- _What is being asked_:
Every line that includes the word "slope" needs to be copied from the listing.

- _Data section_:
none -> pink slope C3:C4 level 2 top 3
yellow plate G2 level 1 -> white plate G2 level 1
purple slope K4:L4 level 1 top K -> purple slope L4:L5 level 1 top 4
---
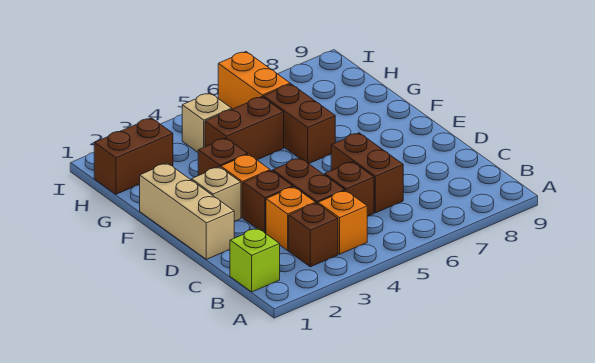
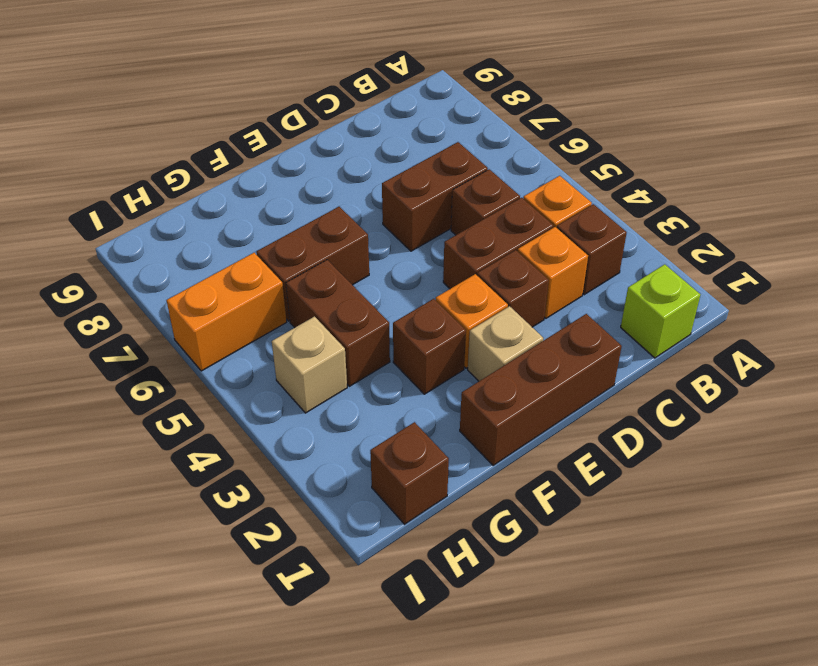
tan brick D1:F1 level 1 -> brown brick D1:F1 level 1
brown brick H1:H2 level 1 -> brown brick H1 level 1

- _Response_:
none -> pink slope C3:C4 level 2 top 3
purple slope K4:L4 level 1 top K -> purple slope L4:L5 level 1 top 4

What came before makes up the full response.